### Activity
Please give the records below again in full, exactly, with the images left out.

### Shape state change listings
+++
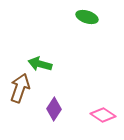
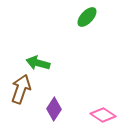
green ellipse: rotated 65 degrees counterclockwise
green arrow: moved 2 px left, 1 px up
brown arrow: moved 1 px right, 1 px down
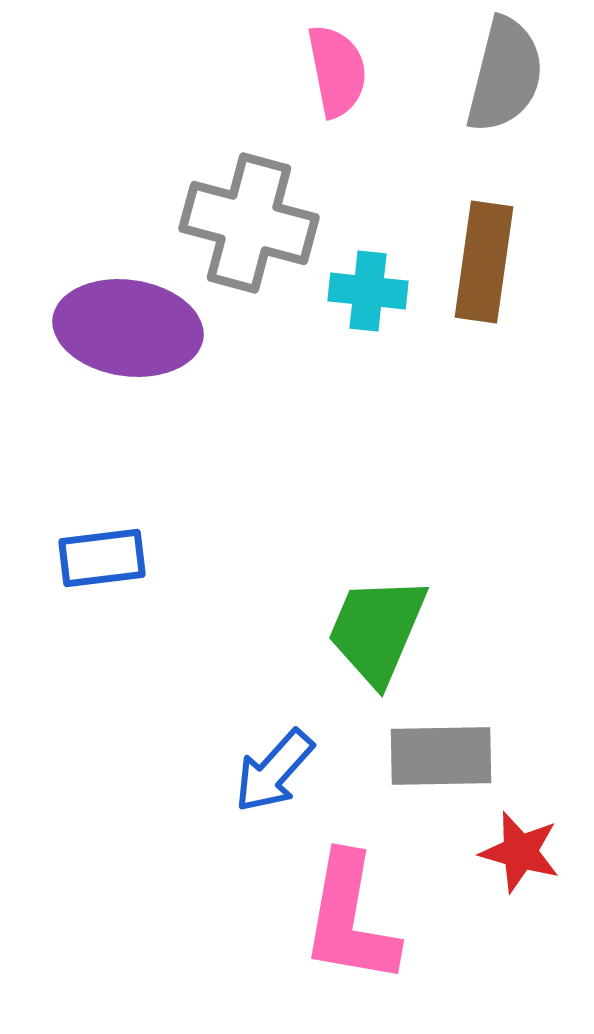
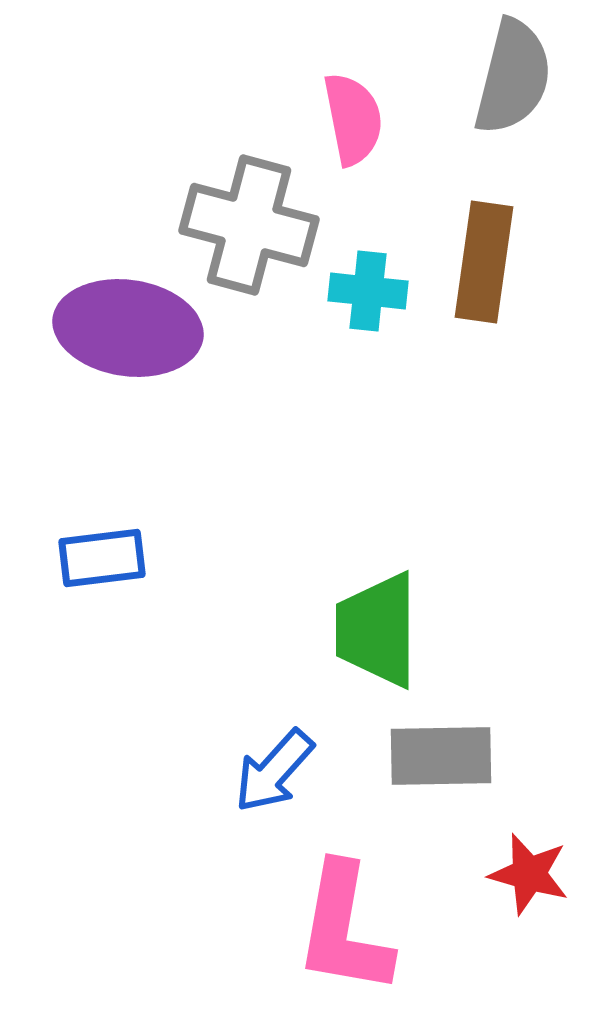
pink semicircle: moved 16 px right, 48 px down
gray semicircle: moved 8 px right, 2 px down
gray cross: moved 2 px down
green trapezoid: rotated 23 degrees counterclockwise
red star: moved 9 px right, 22 px down
pink L-shape: moved 6 px left, 10 px down
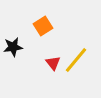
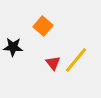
orange square: rotated 18 degrees counterclockwise
black star: rotated 12 degrees clockwise
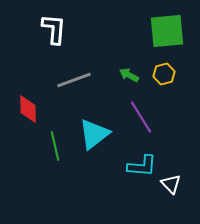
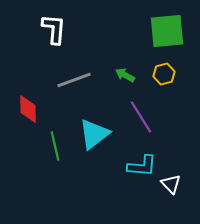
green arrow: moved 4 px left
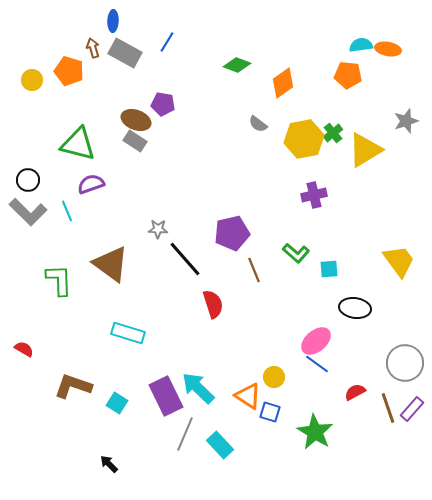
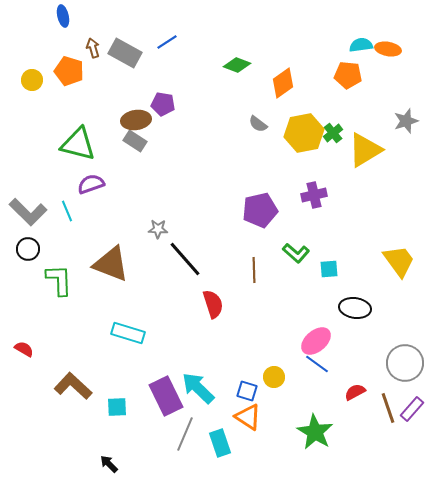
blue ellipse at (113, 21): moved 50 px left, 5 px up; rotated 15 degrees counterclockwise
blue line at (167, 42): rotated 25 degrees clockwise
brown ellipse at (136, 120): rotated 28 degrees counterclockwise
yellow hexagon at (304, 139): moved 6 px up
black circle at (28, 180): moved 69 px down
purple pentagon at (232, 233): moved 28 px right, 23 px up
brown triangle at (111, 264): rotated 15 degrees counterclockwise
brown line at (254, 270): rotated 20 degrees clockwise
brown L-shape at (73, 386): rotated 24 degrees clockwise
orange triangle at (248, 396): moved 21 px down
cyan square at (117, 403): moved 4 px down; rotated 35 degrees counterclockwise
blue square at (270, 412): moved 23 px left, 21 px up
cyan rectangle at (220, 445): moved 2 px up; rotated 24 degrees clockwise
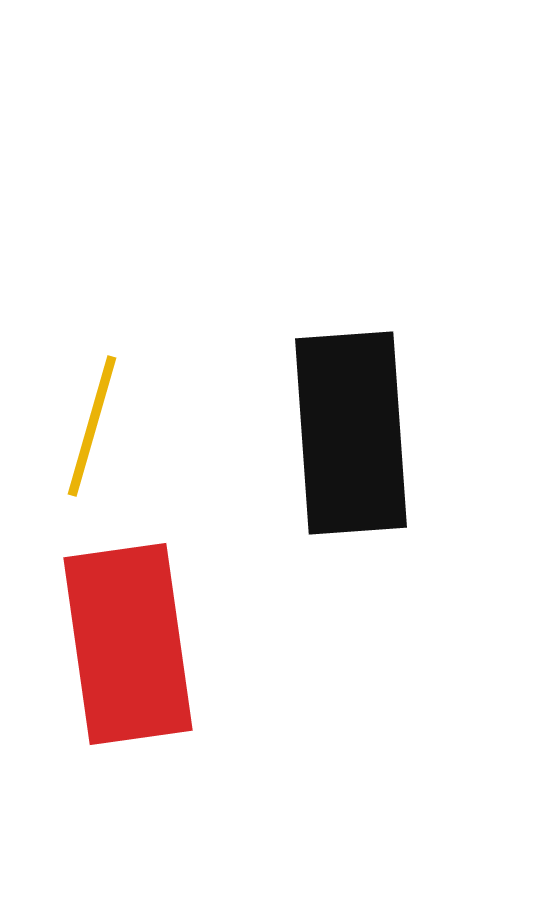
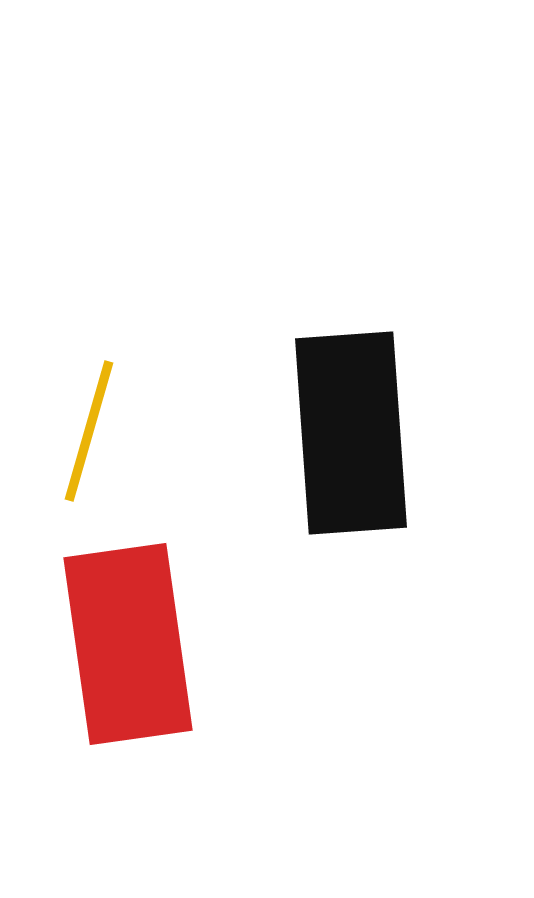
yellow line: moved 3 px left, 5 px down
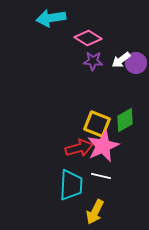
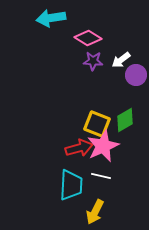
purple circle: moved 12 px down
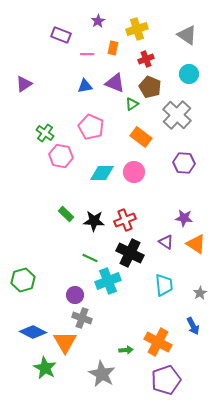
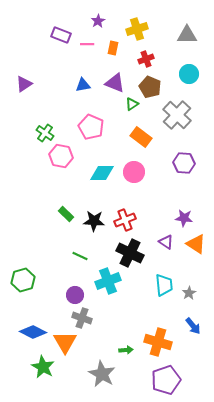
gray triangle at (187, 35): rotated 35 degrees counterclockwise
pink line at (87, 54): moved 10 px up
blue triangle at (85, 86): moved 2 px left, 1 px up
green line at (90, 258): moved 10 px left, 2 px up
gray star at (200, 293): moved 11 px left
blue arrow at (193, 326): rotated 12 degrees counterclockwise
orange cross at (158, 342): rotated 12 degrees counterclockwise
green star at (45, 368): moved 2 px left, 1 px up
+++
### Solution to this task
green ellipse: rotated 65 degrees counterclockwise
green arrow: moved 2 px left, 1 px up
brown arrow: moved 1 px right, 1 px down
pink semicircle: moved 16 px right, 48 px down
gray semicircle: moved 8 px right, 2 px down
gray cross: moved 2 px down
green trapezoid: rotated 23 degrees counterclockwise
red star: moved 9 px right, 22 px down
pink L-shape: moved 6 px left, 10 px down
orange square: rotated 18 degrees counterclockwise
black star: rotated 12 degrees clockwise
green arrow: moved 4 px left
blue ellipse at (113, 21): moved 50 px left, 5 px up; rotated 15 degrees counterclockwise
blue line at (167, 42): rotated 25 degrees clockwise
brown ellipse at (136, 120): rotated 28 degrees counterclockwise
yellow hexagon at (304, 139): moved 6 px up
black circle at (28, 180): moved 69 px down
purple pentagon at (232, 233): moved 28 px right, 23 px up
brown triangle at (111, 264): rotated 15 degrees counterclockwise
brown line at (254, 270): rotated 20 degrees clockwise
brown L-shape at (73, 386): rotated 24 degrees clockwise
orange triangle at (248, 396): moved 21 px down
cyan square at (117, 403): moved 4 px down; rotated 35 degrees counterclockwise
blue square at (270, 412): moved 23 px left, 21 px up
cyan rectangle at (220, 445): moved 2 px up; rotated 24 degrees clockwise
yellow line: moved 3 px left, 5 px down
purple circle: moved 12 px down
gray triangle at (187, 35): rotated 35 degrees counterclockwise
pink line at (87, 54): moved 10 px up
blue triangle at (85, 86): moved 2 px left, 1 px up
green line at (90, 258): moved 10 px left, 2 px up
gray star at (200, 293): moved 11 px left
blue arrow at (193, 326): rotated 12 degrees counterclockwise
orange cross at (158, 342): rotated 12 degrees counterclockwise
green star at (45, 368): moved 2 px left, 1 px up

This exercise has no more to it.